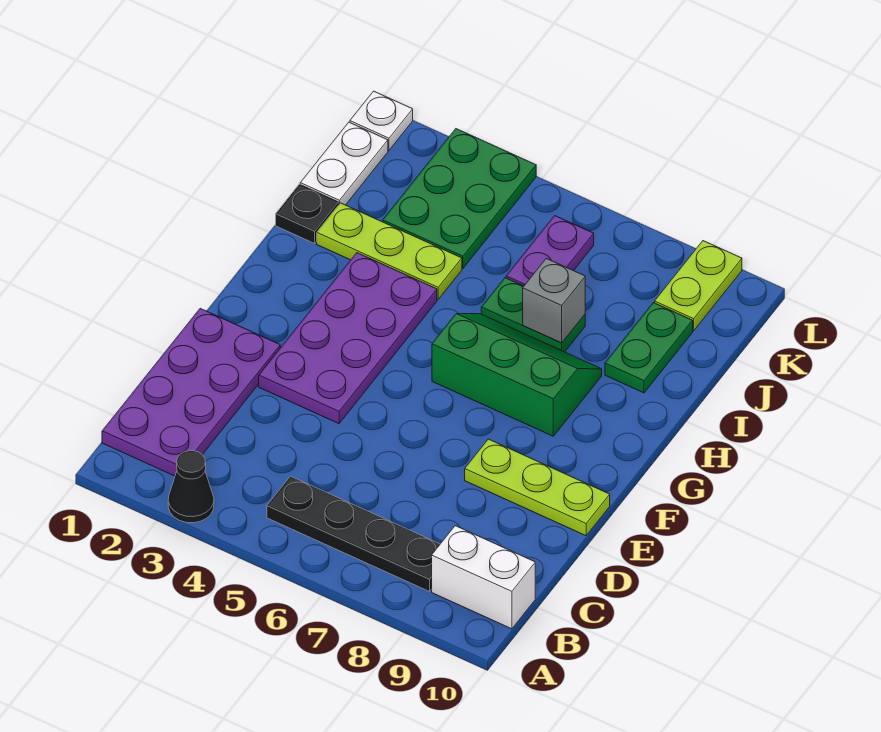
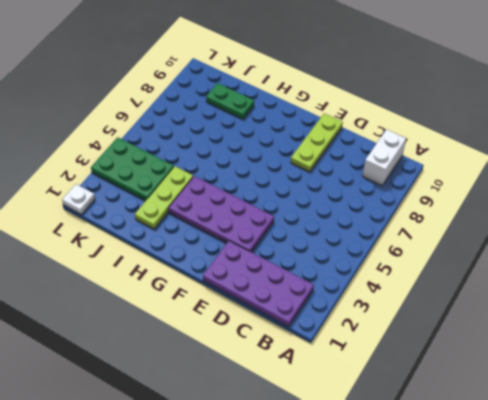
none -> black 1x1 cone [168,451,214,523]
none -> black 1x4 plate [267,476,440,592]
none -> green 2x3 slope [432,314,602,436]

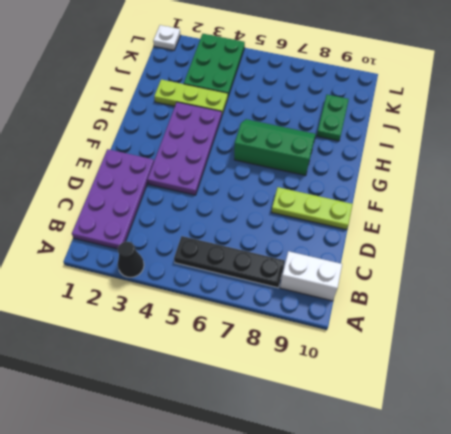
none -> black 1x1 plate [276,184,338,243]
none -> green 1x2 plate [481,278,585,352]
none -> white 1x2 plate [300,122,388,205]

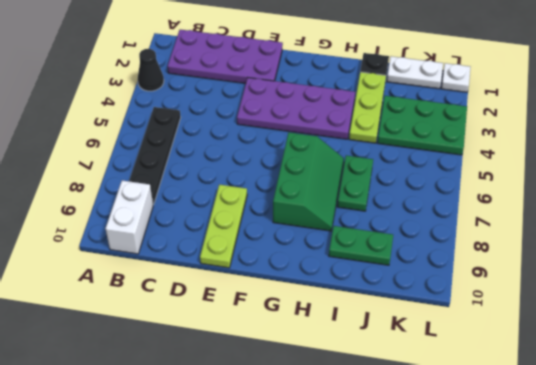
none -> purple 1x2 plate [506,216,594,286]
none -> lime 1x2 plate [655,241,742,331]
none -> grey 1x1 brick [523,258,585,343]

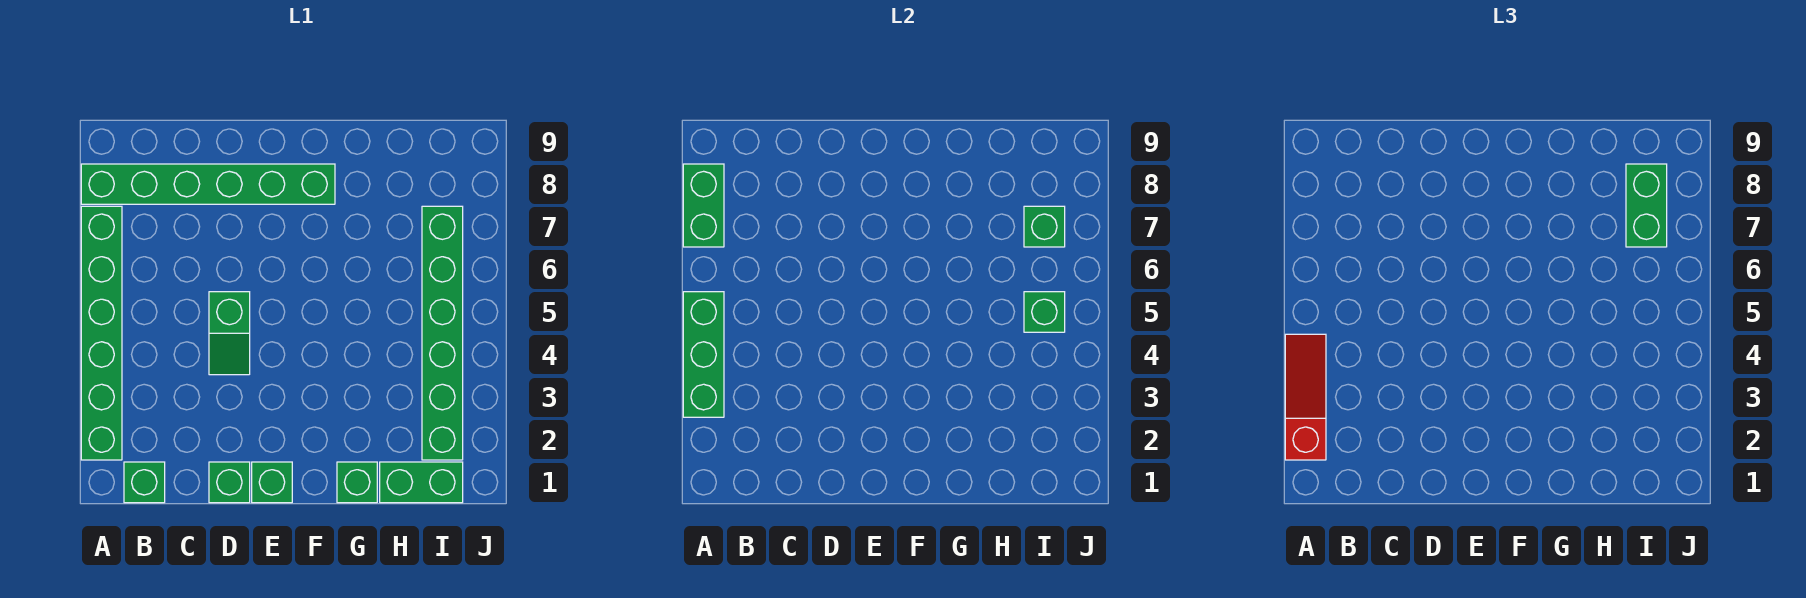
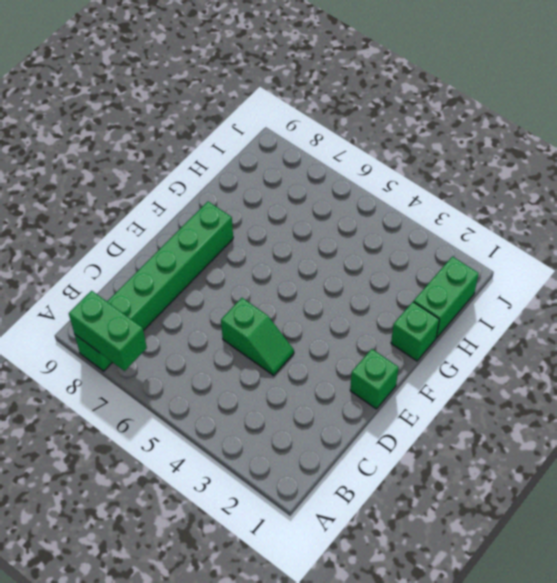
none -> green 1x6 brick [81,206,122,460]
none -> green 1x1 brick [124,462,165,503]
none -> green 1x1 brick [209,462,250,503]

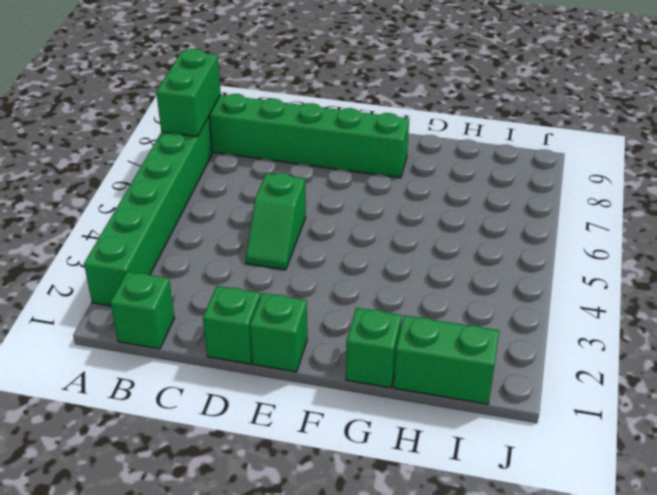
none -> green 1x6 brick [422,206,463,460]
none -> green 1x3 brick [683,292,724,417]
none -> green 1x1 brick [1024,292,1065,332]

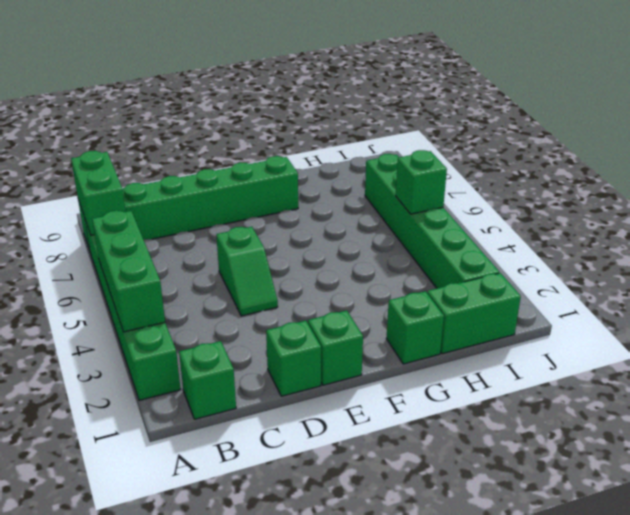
none -> green 1x1 brick [1024,206,1065,247]
none -> red 1x3 slope [1285,334,1326,460]
none -> green 1x2 brick [1626,164,1667,247]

++++++++++

- [WORK INSTRUCTIONS]:
Whenever the string "brick" shows up on a line of the listing, copy that line.

- [EXERCISE SOLUTION]:
none -> grey 1x1 brick [523,258,585,343]
none -> green 1x6 brick [81,206,122,460]
none -> green 1x1 brick [124,462,165,503]
none -> green 1x1 brick [209,462,250,503]
none -> green 1x6 brick [422,206,463,460]
none -> green 1x3 brick [683,292,724,417]
none -> green 1x1 brick [1024,292,1065,332]
none -> green 1x1 brick [1024,206,1065,247]
none -> green 1x2 brick [1626,164,1667,247]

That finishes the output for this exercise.